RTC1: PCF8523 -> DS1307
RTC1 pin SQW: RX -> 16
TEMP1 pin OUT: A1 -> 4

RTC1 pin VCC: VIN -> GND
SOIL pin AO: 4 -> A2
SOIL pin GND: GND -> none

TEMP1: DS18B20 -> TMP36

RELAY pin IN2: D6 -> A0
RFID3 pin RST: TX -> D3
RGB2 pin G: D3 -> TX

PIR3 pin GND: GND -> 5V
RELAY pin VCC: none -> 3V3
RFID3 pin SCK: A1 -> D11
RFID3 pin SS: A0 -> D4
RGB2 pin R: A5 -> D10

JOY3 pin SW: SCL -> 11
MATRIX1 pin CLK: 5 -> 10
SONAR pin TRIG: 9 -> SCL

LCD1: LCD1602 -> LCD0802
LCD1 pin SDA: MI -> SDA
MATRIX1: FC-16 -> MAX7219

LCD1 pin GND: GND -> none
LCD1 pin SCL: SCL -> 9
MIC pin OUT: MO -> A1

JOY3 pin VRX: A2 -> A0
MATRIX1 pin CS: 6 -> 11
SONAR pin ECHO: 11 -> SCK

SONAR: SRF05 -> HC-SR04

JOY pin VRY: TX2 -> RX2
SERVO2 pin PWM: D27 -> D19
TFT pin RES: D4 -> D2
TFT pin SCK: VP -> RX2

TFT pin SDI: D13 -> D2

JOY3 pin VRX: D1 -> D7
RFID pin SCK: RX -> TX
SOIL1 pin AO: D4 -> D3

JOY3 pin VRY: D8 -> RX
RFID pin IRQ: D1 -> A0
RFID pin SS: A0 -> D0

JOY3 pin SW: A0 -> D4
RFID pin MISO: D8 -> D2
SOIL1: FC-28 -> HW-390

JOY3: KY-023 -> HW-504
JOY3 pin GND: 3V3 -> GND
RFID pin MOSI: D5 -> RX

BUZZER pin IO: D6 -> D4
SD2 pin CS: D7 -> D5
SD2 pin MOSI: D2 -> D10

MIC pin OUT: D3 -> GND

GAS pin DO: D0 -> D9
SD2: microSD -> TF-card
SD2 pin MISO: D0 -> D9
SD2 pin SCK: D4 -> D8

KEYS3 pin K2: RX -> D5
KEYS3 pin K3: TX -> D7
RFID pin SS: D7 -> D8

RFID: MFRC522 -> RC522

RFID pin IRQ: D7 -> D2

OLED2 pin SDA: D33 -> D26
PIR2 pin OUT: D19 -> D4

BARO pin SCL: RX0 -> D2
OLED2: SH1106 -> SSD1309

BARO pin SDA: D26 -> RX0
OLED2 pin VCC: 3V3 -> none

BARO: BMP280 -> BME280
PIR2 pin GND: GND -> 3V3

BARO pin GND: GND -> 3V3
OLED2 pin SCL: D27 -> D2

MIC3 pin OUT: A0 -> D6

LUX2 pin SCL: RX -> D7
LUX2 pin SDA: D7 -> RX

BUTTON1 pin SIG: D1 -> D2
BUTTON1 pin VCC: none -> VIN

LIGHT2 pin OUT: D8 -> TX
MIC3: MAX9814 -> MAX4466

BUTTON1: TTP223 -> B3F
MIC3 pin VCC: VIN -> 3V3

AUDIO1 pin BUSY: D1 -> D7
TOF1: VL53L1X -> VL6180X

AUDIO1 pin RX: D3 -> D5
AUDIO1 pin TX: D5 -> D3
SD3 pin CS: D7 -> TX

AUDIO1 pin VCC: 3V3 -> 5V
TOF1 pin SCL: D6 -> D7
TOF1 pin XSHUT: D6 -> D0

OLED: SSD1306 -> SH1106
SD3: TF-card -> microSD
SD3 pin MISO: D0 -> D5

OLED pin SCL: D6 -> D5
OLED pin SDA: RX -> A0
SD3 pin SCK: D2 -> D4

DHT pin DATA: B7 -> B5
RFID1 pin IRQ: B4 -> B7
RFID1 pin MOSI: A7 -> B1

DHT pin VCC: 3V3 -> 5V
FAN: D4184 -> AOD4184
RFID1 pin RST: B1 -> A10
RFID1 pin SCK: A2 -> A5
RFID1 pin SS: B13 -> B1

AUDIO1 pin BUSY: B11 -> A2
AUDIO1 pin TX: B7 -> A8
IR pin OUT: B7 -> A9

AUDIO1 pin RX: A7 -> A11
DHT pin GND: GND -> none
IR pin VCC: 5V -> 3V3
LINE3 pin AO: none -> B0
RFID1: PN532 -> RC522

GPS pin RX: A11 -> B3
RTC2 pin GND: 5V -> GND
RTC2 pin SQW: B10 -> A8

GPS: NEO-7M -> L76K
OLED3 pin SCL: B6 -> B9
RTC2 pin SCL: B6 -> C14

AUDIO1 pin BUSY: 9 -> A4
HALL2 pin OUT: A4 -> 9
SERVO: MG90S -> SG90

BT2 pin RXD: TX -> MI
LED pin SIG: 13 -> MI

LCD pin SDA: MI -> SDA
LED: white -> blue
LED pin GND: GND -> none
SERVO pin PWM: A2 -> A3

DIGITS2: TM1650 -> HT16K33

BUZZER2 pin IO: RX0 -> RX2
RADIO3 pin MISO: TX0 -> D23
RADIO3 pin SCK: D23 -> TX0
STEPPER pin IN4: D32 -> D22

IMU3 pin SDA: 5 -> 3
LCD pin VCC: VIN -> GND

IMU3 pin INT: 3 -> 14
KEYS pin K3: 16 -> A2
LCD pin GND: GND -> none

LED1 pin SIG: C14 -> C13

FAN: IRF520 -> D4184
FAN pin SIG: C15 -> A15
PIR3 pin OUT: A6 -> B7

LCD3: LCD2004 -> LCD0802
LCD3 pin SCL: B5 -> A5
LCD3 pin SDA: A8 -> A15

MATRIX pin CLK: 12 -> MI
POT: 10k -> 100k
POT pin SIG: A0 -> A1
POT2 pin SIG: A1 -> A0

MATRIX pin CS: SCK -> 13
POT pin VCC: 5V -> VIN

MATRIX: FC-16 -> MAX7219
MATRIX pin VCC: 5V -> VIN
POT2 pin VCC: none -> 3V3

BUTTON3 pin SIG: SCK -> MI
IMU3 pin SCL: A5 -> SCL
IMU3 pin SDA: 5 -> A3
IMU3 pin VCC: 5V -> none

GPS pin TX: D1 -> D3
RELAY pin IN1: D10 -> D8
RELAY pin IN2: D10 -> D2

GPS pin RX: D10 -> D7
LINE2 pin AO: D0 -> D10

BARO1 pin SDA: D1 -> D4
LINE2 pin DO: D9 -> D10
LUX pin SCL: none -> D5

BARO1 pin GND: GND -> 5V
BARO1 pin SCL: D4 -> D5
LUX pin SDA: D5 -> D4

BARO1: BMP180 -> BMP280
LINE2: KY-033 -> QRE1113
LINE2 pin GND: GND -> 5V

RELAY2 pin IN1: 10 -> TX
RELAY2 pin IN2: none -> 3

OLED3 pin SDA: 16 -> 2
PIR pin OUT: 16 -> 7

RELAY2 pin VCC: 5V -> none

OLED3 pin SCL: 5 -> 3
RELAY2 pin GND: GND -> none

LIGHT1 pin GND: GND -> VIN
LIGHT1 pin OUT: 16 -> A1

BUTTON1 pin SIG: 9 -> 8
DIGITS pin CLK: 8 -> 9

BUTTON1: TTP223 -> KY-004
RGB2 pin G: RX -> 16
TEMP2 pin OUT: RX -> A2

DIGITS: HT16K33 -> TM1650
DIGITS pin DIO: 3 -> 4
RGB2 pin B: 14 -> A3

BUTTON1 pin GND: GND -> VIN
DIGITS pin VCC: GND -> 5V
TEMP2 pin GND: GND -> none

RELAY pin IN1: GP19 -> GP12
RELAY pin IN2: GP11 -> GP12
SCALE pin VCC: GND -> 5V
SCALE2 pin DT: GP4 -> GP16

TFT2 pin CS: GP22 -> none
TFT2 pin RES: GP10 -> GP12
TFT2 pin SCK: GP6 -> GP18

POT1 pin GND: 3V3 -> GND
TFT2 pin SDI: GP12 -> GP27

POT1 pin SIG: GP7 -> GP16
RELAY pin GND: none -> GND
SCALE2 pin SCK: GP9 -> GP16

********************

Retype, exactly and with nothing added, the lines of the material above from the first through the one that contains "FAN: D4184 -> AOD4184".

RTC1: PCF8523 -> DS1307
RTC1 pin SQW: RX -> 16
TEMP1 pin OUT: A1 -> 4

RTC1 pin VCC: VIN -> GND
SOIL pin AO: 4 -> A2
SOIL pin GND: GND -> none

TEMP1: DS18B20 -> TMP36

RELAY pin IN2: D6 -> A0
RFID3 pin RST: TX -> D3
RGB2 pin G: D3 -> TX

PIR3 pin GND: GND -> 5V
RELAY pin VCC: none -> 3V3
RFID3 pin SCK: A1 -> D11
RFID3 pin SS: A0 -> D4
RGB2 pin R: A5 -> D10

JOY3 pin SW: SCL -> 11
MATRIX1 pin CLK: 5 -> 10
SONAR pin TRIG: 9 -> SCL

LCD1: LCD1602 -> LCD0802
LCD1 pin SDA: MI -> SDA
MATRIX1: FC-16 -> MAX7219

LCD1 pin GND: GND -> none
LCD1 pin SCL: SCL -> 9
MIC pin OUT: MO -> A1

JOY3 pin VRX: A2 -> A0
MATRIX1 pin CS: 6 -> 11
SONAR pin ECHO: 11 -> SCK

SONAR: SRF05 -> HC-SR04

JOY pin VRY: TX2 -> RX2
SERVO2 pin PWM: D27 -> D19
TFT pin RES: D4 -> D2
TFT pin SCK: VP -> RX2

TFT pin SDI: D13 -> D2

JOY3 pin VRX: D1 -> D7
RFID pin SCK: RX -> TX
SOIL1 pin AO: D4 -> D3

JOY3 pin VRY: D8 -> RX
RFID pin IRQ: D1 -> A0
RFID pin SS: A0 -> D0

JOY3 pin SW: A0 -> D4
RFID pin MISO: D8 -> D2
SOIL1: FC-28 -> HW-390

JOY3: KY-023 -> HW-504
JOY3 pin GND: 3V3 -> GND
RFID pin MOSI: D5 -> RX

BUZZER pin IO: D6 -> D4
SD2 pin CS: D7 -> D5
SD2 pin MOSI: D2 -> D10

MIC pin OUT: D3 -> GND

GAS pin DO: D0 -> D9
SD2: microSD -> TF-card
SD2 pin MISO: D0 -> D9
SD2 pin SCK: D4 -> D8

KEYS3 pin K2: RX -> D5
KEYS3 pin K3: TX -> D7
RFID pin SS: D7 -> D8

RFID: MFRC522 -> RC522

RFID pin IRQ: D7 -> D2

OLED2 pin SDA: D33 -> D26
PIR2 pin OUT: D19 -> D4

BARO pin SCL: RX0 -> D2
OLED2: SH1106 -> SSD1309

BARO pin SDA: D26 -> RX0
OLED2 pin VCC: 3V3 -> none

BARO: BMP280 -> BME280
PIR2 pin GND: GND -> 3V3

BARO pin GND: GND -> 3V3
OLED2 pin SCL: D27 -> D2

MIC3 pin OUT: A0 -> D6

LUX2 pin SCL: RX -> D7
LUX2 pin SDA: D7 -> RX

BUTTON1 pin SIG: D1 -> D2
BUTTON1 pin VCC: none -> VIN

LIGHT2 pin OUT: D8 -> TX
MIC3: MAX9814 -> MAX4466

BUTTON1: TTP223 -> B3F
MIC3 pin VCC: VIN -> 3V3

AUDIO1 pin BUSY: D1 -> D7
TOF1: VL53L1X -> VL6180X

AUDIO1 pin RX: D3 -> D5
AUDIO1 pin TX: D5 -> D3
SD3 pin CS: D7 -> TX

AUDIO1 pin VCC: 3V3 -> 5V
TOF1 pin SCL: D6 -> D7
TOF1 pin XSHUT: D6 -> D0

OLED: SSD1306 -> SH1106
SD3: TF-card -> microSD
SD3 pin MISO: D0 -> D5

OLED pin SCL: D6 -> D5
OLED pin SDA: RX -> A0
SD3 pin SCK: D2 -> D4

DHT pin DATA: B7 -> B5
RFID1 pin IRQ: B4 -> B7
RFID1 pin MOSI: A7 -> B1

DHT pin VCC: 3V3 -> 5V
FAN: D4184 -> AOD4184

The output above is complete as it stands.